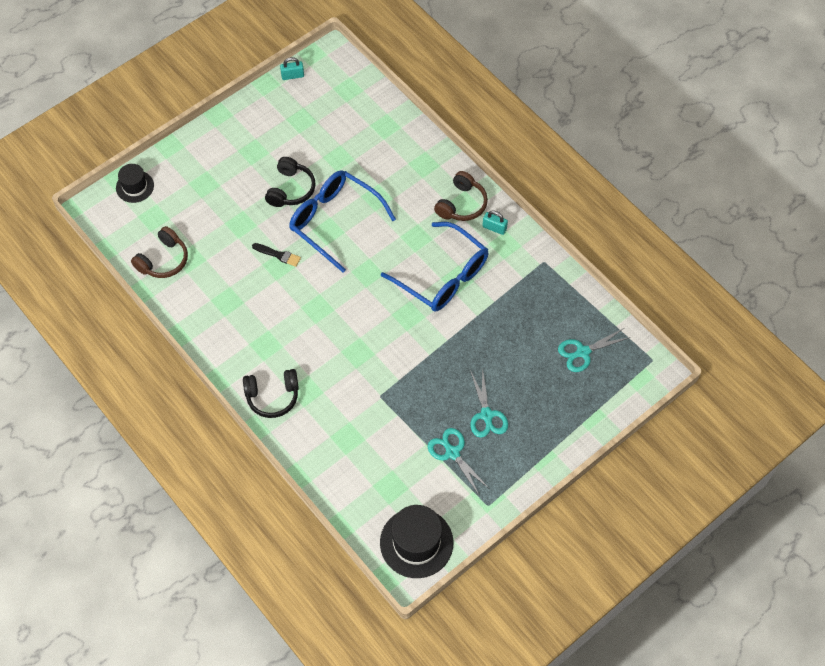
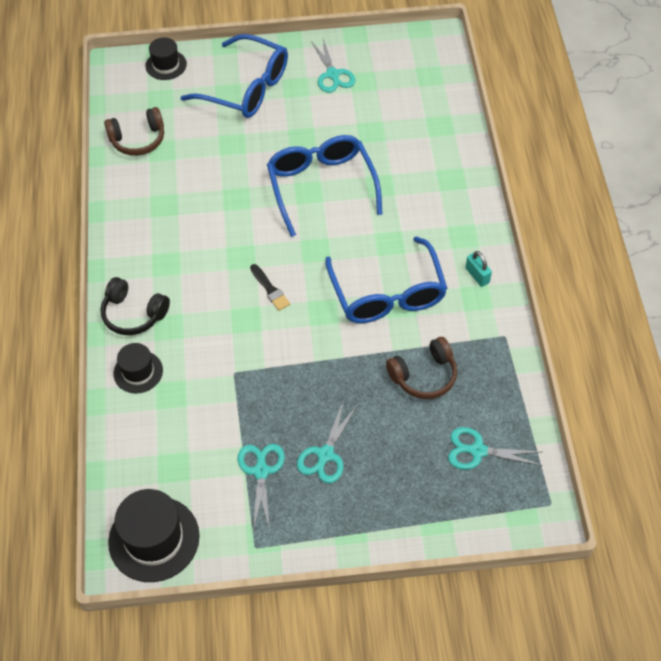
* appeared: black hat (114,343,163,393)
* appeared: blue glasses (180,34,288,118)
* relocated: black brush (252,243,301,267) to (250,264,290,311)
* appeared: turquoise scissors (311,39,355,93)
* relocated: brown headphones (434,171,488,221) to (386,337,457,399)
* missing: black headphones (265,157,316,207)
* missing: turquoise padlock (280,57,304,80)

What you have to do —
Lines with "appeared" in the listing above: state how many there are, and nothing else.

Answer to the exercise —
3